**Goal**
Please print the text of every entry below again without changing anything, and leave out the pictures.

Stored data entries:
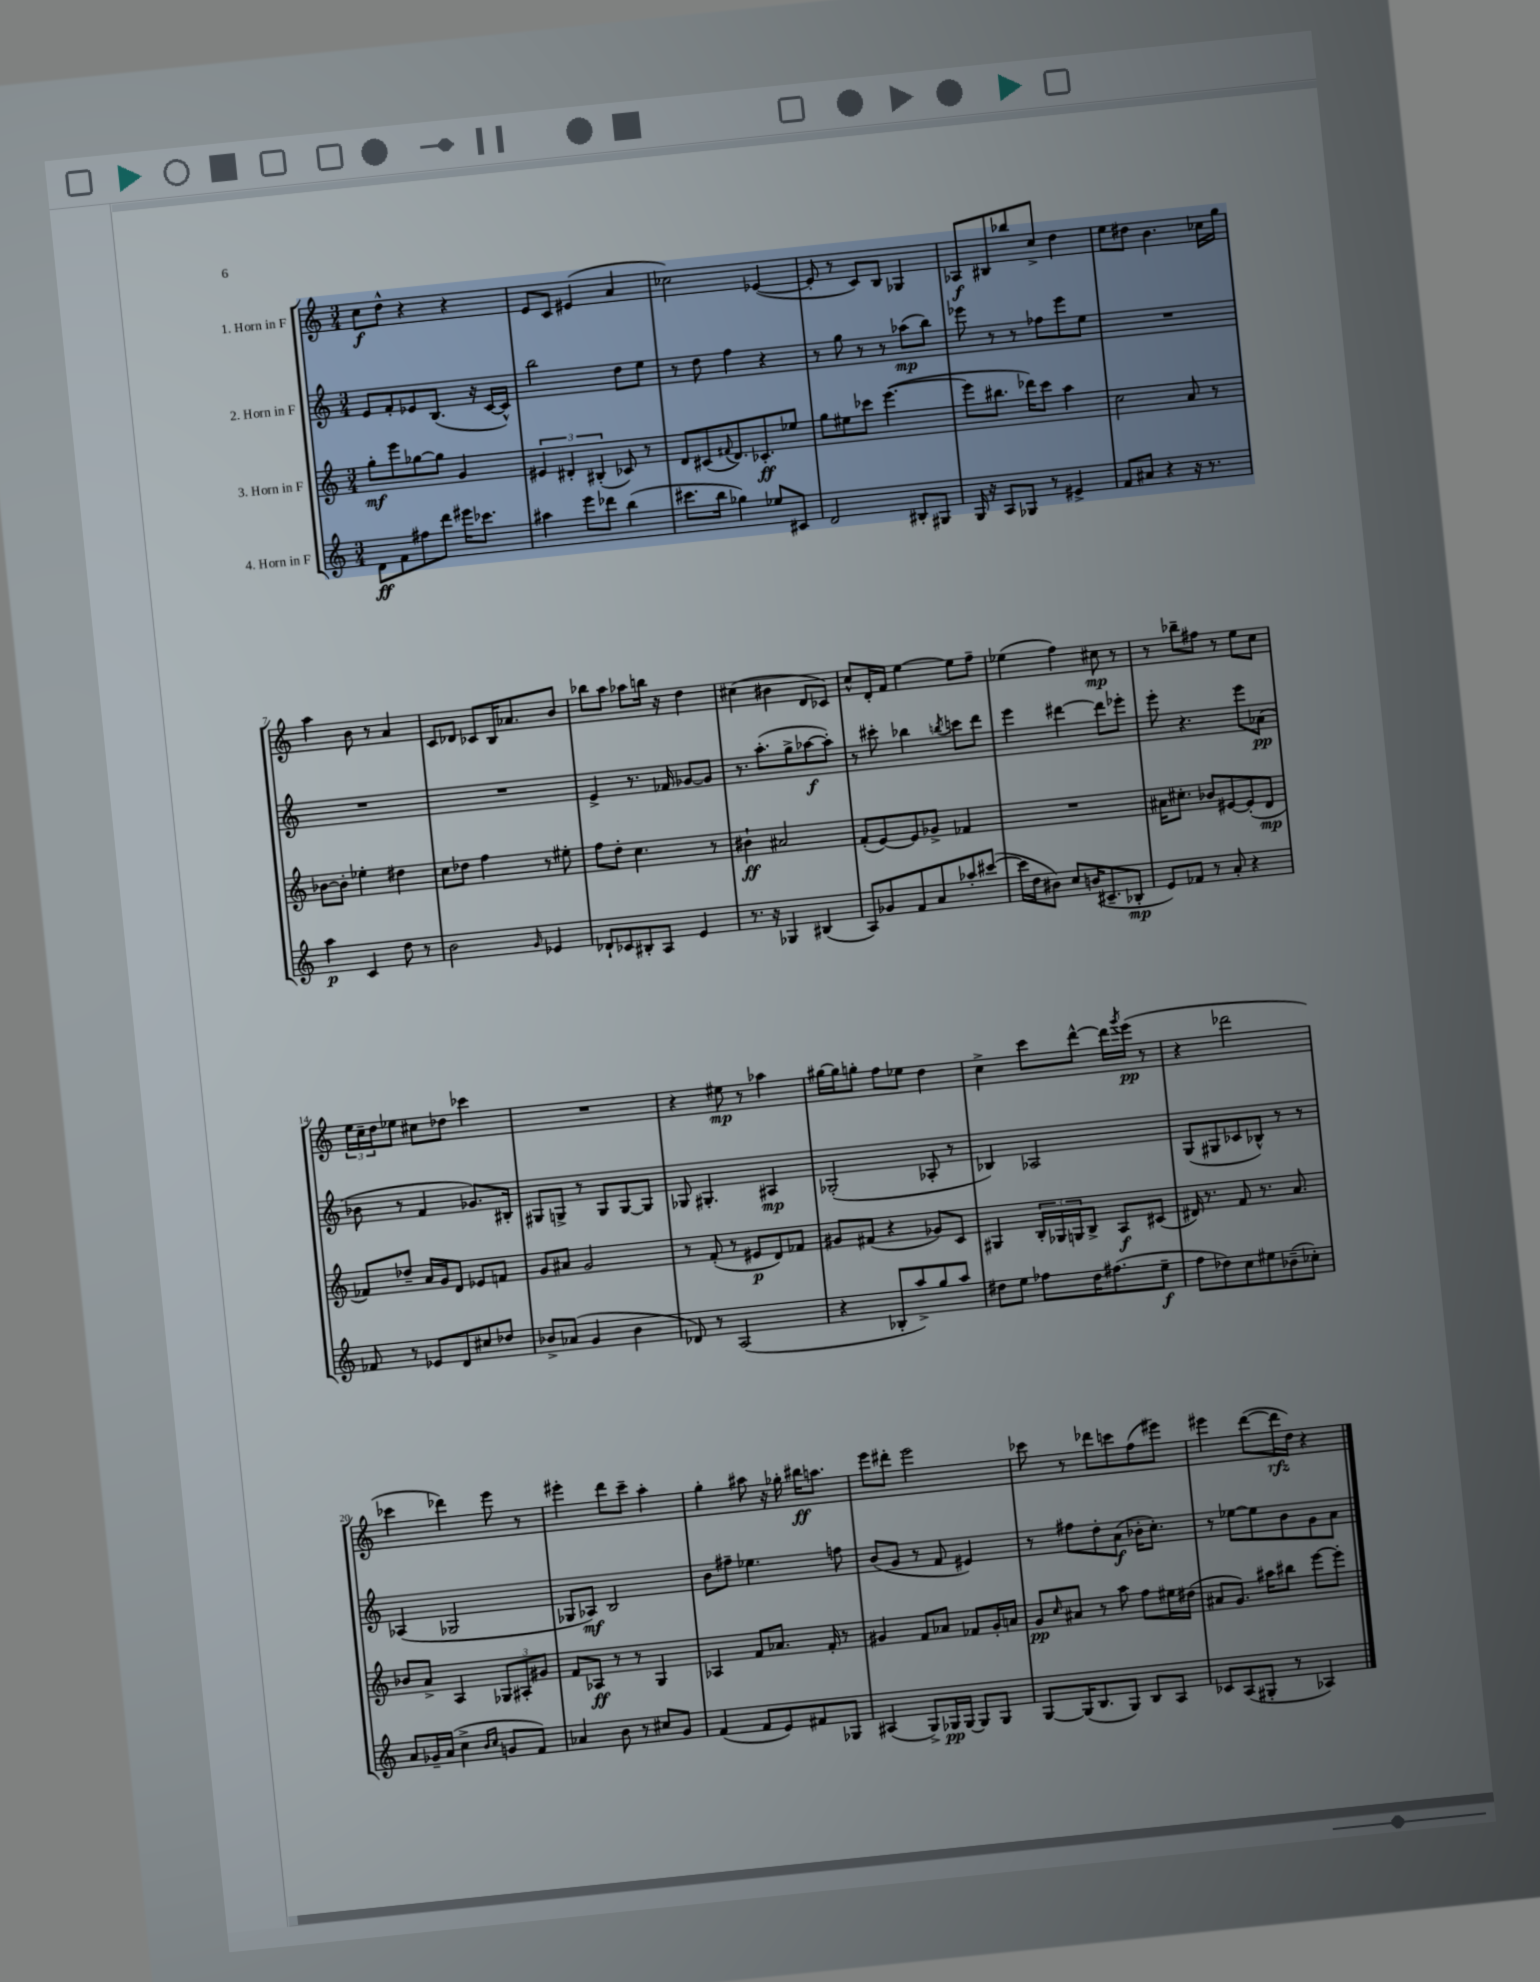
<<
\new StaffGroup <<
\new Staff = "s0" \with { instrumentName = "1. Horn in F" } {
    \clef treble \key c \major \numericTimeSignature \time 3/4
    c''8\f d''8-^ r4 r4 |
    e'8 c'8 eis'4( a'4 |
    ces''2) ees'4~( |
    ees'8-. r8 c'8) b8 ges4 |
    aes8\f bis8 bes''8 c''8-> d''4 |
    e''8 dis''8 b'4. ces''16 g''16 |
    a''4 b'8 r8 a'4 |
    c'8 des'8 ces'8 b16 aes'8. b'8 |
    bes''8 a''8 aes''8 b''16 r16 d''4 |
    cis''4( bis'4 d'8 ces'8) |
    c''8-^ d'16-. f'16 e''4~ e''8 f''8-- |
    ees''4( f''4) cis''8\mp r8 |
    r8 bes''8-- fis''8 r8 e''8 c''8 |
    \tuplet 3/2 { e''16 c''16-- d''16 } ees''8 cis''8 des''8 ces'''4 |
    R2. |
    r4 eis''8\mp r8 aes''4 |
    gis''16~ gis''16 g''8-. f''8 ees''8 d''4 |
    c''4-> c'''8 d'''8~-^ d'''16 \acciaccatura { g'''8 } e'''16\pp( r8 |
    r4 des'''2 |
    ces'''4 des'''4) e'''8 r8 |
    eis'''4-. d'''8 c'''8-- a''4-. |
    g''4-. ais''8 r16 ges''16-. bis''16\ff a''8. |
    e'''8 dis'''8-. e'''2 |
    ces'''8 r8 des'''8 c'''8 f''8( eis'''8) |
    eis'''4 d'''8~( d'''16\rfz d''16) r4 \bar "|." |
}
\new Staff = "s1" \with { instrumentName = "2. Horn in F" } {
    \clef treble \key c \major \numericTimeSignature \time 3/4
    e'8 f'8-. ees'8 b8.( r16 c'16~ c'16-^) |
    b''2 d''8 e''8 |
    r8 d''8 f''4 r4 |
    r8 g''8 r8 r8 aes''8\mp( b''8) |
    ees'''8 r8 r8 fes''8 ees'''8 e''8 |
    R2. |
    R2. |
    R2. |
    e'4-> r8. fes'16 ges'8~ ges'8 |
    r8. a''8.-.( g''8-> aes''8~\f aes''8-.) |
    r8 cis'''8-. bes''4 \acciaccatura { b''8 } c'''8 d'''8 |
    e'''4 dis'''4~ dis'''8 ees'''8-. |
    e'''8-. r4. e'''8 aes'8\pp( |
    bes'8 r8 f'4 ges'8.) bis16-. |
    gis8 g8-> r8 g8 g8~ g8 |
    ges8 gis4.-. ais4\mp |
    ges2-.( aes8-. r8 |
    bes4) aes2 |
    g8( gis8 ces'8 bes8-^) r8 r8 |
    aes4( ges2 |
    ges8 aes8\mf) b2 |
    b'8 fis''8-- ees''4. f''8 |
    b'8( g'8 r8 f'8 eis'4) |
    r8 fis''8 d''8-. a'8\f( bes'16-. c''8.-.) |
    r8 ees''8~ ees''8 b'8 g'8 a'8 \bar "|." |
}
\new Staff = "s2" \with { instrumentName = "3. Horn in F" } {
    \clef treble \key c \major \numericTimeSignature \time 3/4
    g''8-.\mf e'''8 ges''8~ ges''8 g'4 |
    \tuplet 3/2 { eis'4 dis'4-. bis4-.( } ces'8) r8 |
    d'8 cis'8( \appoggiatura { fis'8 } d'8.) ces'8.-.\ff ees''8 |
    g''8 eis''8 ces'''8 e'''4.~( |
    e'''8 bis''8. des'''16) c'''8 a''4 |
    c''2 a'8 r8 |
    bes'8~ bes'8-. ees''4-. dis''4 |
    c''8 des''8 f''4 r8 eis''8-. |
    f''8 d''8-. c''4. r8 |
    bis'4-!\ff ais'2 |
    f'8-.( e'8~) e'8 ges'8-> fes'4 |
    R2. |
    ais'16 cis''8.-. bes'8 eis'8~ eis'8-.( d'8\mp |
    fes'8) des''8-- a'16 g'16 d'8 ees'8 f'8 |
    g'8 ais'8 g'2 |
    r8 f'8-.( r8 eis'8\p d'8) fes'8 |
    gis'8 fis'8( r4 ges'8) c'8 |
    gis4 \tuplet 3/2 { b16-. ges16 g16 } b8-> a8\f cis'8( |
    dis'16) r8. f'8 r8. a'8. |
    bes'8 a'8-> a4 \tuplet 3/2 { ges8 ais8-. gis'8 } |
    f'8 aes8\ff r8 r8 g4 |
    aes4 f'8 aes'8. f'16-. r8 |
    gis'4 f'8 aes'8 fes'8 gis'16-. a'16 |
    g'8\pp \grace { c''16 } ais'8 r8 a''8 f''8 eis''16 dis''16( |
    ais'8 g'8.) ais''16 bis''8 e'''8~ e'''8-. \bar "|." |
}
\new Staff = "s3" \with { instrumentName = "4. Horn in F" } {
    \clef treble \key c \major \numericTimeSignature \time 3/4
    d'8\ff f'8 fis''8 d'''8 eis'''16 ces'''8. |
    ais''4 e'''8 des'''8 b''4( |
    cis'''8. b''16 ges''4) ees''8 cis'8 |
    d'2 bis8-. gis8 |
    g16 r16 a8 ges8 r8 eis'4-> |
    f'8 ais'8 r4 r16 r8. |
    a''4\p c'4 d''8 r8 |
    b'2 \grace { g'16 } ees'4 |
    des'8-! ces'8 bis8-. a8 e'4 |
    r8. r16 ges4 bis4( |
    a8) ges'8 f'8 a'8 aes''8-. cis'''8~( |
    cis'''16 d''16 bis'8) c''8 b'16( cis'8.-- bes8-.\mp |
    e'8) fes'8 r8 a'8-. r4 |
    fes'8 r8 ees'8 d'8 cis''8 des''8 |
    bes'8-> aes'8( g'4 bes'4 |
    des'8) r8 a2( |
    r4 bes8-. a''8->) g''8 a''8 |
    dis''8 e''8 fes''8 dis''16 fis''8.( e''8--\f |
    f''8 des''8) c''8 eis''8 bes'8--( ces''8-.) |
    a'8 ges'16-- a'16( c''4-> \grace { b'16 c''16 } g'8 f'8) |
    aes'4 b'8 r8 cis''8 g'8 |
    f'4( f'8 e'8) fis'8 ges8 |
    ais4( g8->) ges16\pp ges16~ ges8 ges8 |
    g8~ g16( b8. g8) b8 a8 |
    ces'8 a8( gis8-. r8 aes4) \bar "|." |
}
>>
>>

**The response**
<<
\new StaffGroup <<
\new Staff = "s0" \with { instrumentName = "1. Horn in F" } {
    \clef treble \key c \major \numericTimeSignature \time 3/4
    c''8\f d''8-^ r4 r4 |
    e'8 c'8 eis'4( a'4 |
    ces''2) ees'4~( |
    ees'8-. r8 c'8) b8 ges4 |
    aes8\f bis8 bes''8 c''8-> d''4 |
    e''8 dis''8 b'4. ces''16 g''16 |
    a''4 b'8 r8 a'4 |
    c'8 des'8 ces'8 b16 aes'8. b'8 |
    bes''8 a''8 aes''8 b''16 r16 d''4 |
    cis''4( bis'4 d'8 ces'8) |
    c''8-^ d'16-. f'16 e''4~ e''8 f''8-- |
    ees''4( f''4) cis''8\mp r8 |
    r8 bes''8-- fis''8 r8 e''8 c''8 |
    \tuplet 3/2 { e''16 c''16-- d''16 } ees''8 cis''8 des''8 ces'''4 |
    R2. |
    r4 eis''8\mp r8 aes''4 |
    gis''16~ gis''16 g''8-. f''8 ees''8 d''4 |
    c''4-> c'''8 d'''8~-^ d'''16 \acciaccatura { g'''8 } e'''16\pp( r8 |
    r4 des'''2 |
    ces'''4 des'''4) e'''8 r8 |
    eis'''4-. d'''8 c'''8-- a''4-. |
    g''4-. ais''8 r16 ges''16-. bis''16\ff a''8. |
    e'''8 dis'''8-. e'''2 |
    ces'''8 r8 des'''8 c'''8 f''8( eis'''8) |
    eis'''4 d'''8~( d'''16\rfz d''16) r4 \bar "|." |
}
\new Staff = "s1" \with { instrumentName = "2. Horn in F" } {
    \clef treble \key c \major \numericTimeSignature \time 3/4
    e'8 f'8-. ees'8 b8.( r16 c'16~ c'16-^) |
    b''2 d''8 e''8 |
    r8 d''8 f''4 r4 |
    r8 g''8 r8 r8 aes''8\mp( b''8) |
    ees'''8 r8 r8 fes''8 ees'''8 e''8 |
    R2. |
    R2. |
    R2. |
    e'4-> r8. fes'16 ges'8~ ges'8 |
    r8. a''8.-.( g''8-> aes''8~\f aes''8-.) |
    r8 cis'''8-. bes''4 \acciaccatura { b''8 } c'''8 d'''8 |
    e'''4 dis'''4~ dis'''8 ees'''8-. |
    e'''8-. r4. e'''8 aes'8\pp( |
    bes'8 r8 f'4 ges'8.) bis16-. |
    gis8 g8-> r8 g8 g8~ g8 |
    ges8 gis4.-. ais4\mp |
    ges2-.( aes8-. r8 |
    bes4) aes2 |
    g8( gis8 ces'8 bes8-^) r8 r8 |
    aes4( ges2 |
    ges8 aes8\mf) b2 |
    b'8 fis''8-- ees''4. f''8 |
    b'8( g'8 r8 f'8 eis'4) |
    r8 fis''8 d''8-. a'8\f( bes'16-. c''8.-.) |
    r8 ees''8~ ees''8 b'8 g'8 a'8 \bar "|." |
}
\new Staff = "s2" \with { instrumentName = "3. Horn in F" } {
    \clef treble \key c \major \numericTimeSignature \time 3/4
    g''8-.\mf e'''8 ges''8~ ges''8 g'4 |
    \tuplet 3/2 { eis'4 dis'4-. bis4-.( } ces'8) r8 |
    d'8 cis'8( \appoggiatura { fis'8 } d'8.) ces'8.-.\ff ees''8 |
    g''8 eis''8 ces'''8 e'''4.~( |
    e'''8 bis''8. des'''16) c'''8 a''4 |
    c''2 a'8 r8 |
    bes'8~ bes'8-. ees''4-. dis''4 |
    c''8 des''8 f''4 r8 eis''8-. |
    f''8 d''8-. c''4. r8 |
    bis'4-!\ff ais'2 |
    f'8-.( e'8~) e'8 ges'8-> fes'4 |
    R2. |
    ais'16 cis''8.-. bes'8 eis'8~ eis'8-.( d'8\mp |
    fes'8) des''8-- a'16 g'16 d'8 ees'8 f'8 |
    g'8 ais'8 g'2 |
    r8 f'8-.( r8 eis'8\p d'8) fes'8 |
    gis'8 fis'8( r4 ges'8) c'8 |
    gis4 \tuplet 3/2 { b16-. ges16 g16 } b8-> a8\f cis'8( |
    dis'16) r8. f'8 r8. a'8. |
    bes'8 a'8-> a4 \tuplet 3/2 { ges8 ais8-. gis'8 } |
    f'8 aes8\ff r8 r8 g4 |
    aes4 f'8 aes'8. f'16-. r8 |
    gis'4 f'8 aes'8 fes'8 gis'16-. a'16 |
    g'8\pp \grace { c''16 } ais'8 r8 a''8 f''8 eis''16 dis''16( |
    ais'8 g'8.) ais''16 bis''8 e'''8~ e'''8-. \bar "|." |
}
\new Staff = "s3" \with { instrumentName = "4. Horn in F" } {
    \clef treble \key c \major \numericTimeSignature \time 3/4
    d'8\ff f'8 fis''8 d'''8 eis'''16 ces'''8. |
    ais''4 e'''8 des'''8 b''4( |
    cis'''8. b''16 ges''4) ees''8 cis'8 |
    d'2 bis8-. gis8 |
    g16 r16 a8 ges8 r8 eis'4-> |
    f'8 ais'8 r4 r16 r8. |
    a''4\p c'4 d''8 r8 |
    b'2 \grace { g'16 } ees'4 |
    des'8-! ces'8 bis8-. a8 e'4 |
    r8. r16 ges4 bis4( |
    a8) ges'8 f'8 a'8 aes''8-. cis'''8~( |
    cis'''16 d''16 bis'8) c''8 b'16( cis'8.-- bes8-.\mp |
    e'8) fes'8 r8 a'8-. r4 |
    fes'8 r8 ees'8 d'8 cis''8 des''8 |
    bes'8-> aes'8( g'4 bes'4 |
    des'8) r8 a2( |
    r4 bes8-. a''8->) g''8 a''8 |
    dis''8 e''8 fes''8 dis''16 fis''8.( e''8--\f |
    f''8 des''8) c''8 eis''8 bes'8--( ces''8-.) |
    a'8 ges'16-- a'16( c''4-> \grace { b'16 c''16 } g'8 f'8) |
    aes'4 b'8 r8 cis''8 g'8 |
    f'4( f'8 e'8) fis'8 ges8 |
    ais4( g8->) ges16\pp ges16~ ges8 ges8 |
    g8~ g16( b8. g8) b8 a8 |
    ces'8 a8( gis8-. r8 aes4) \bar "|." |
}
>>
>>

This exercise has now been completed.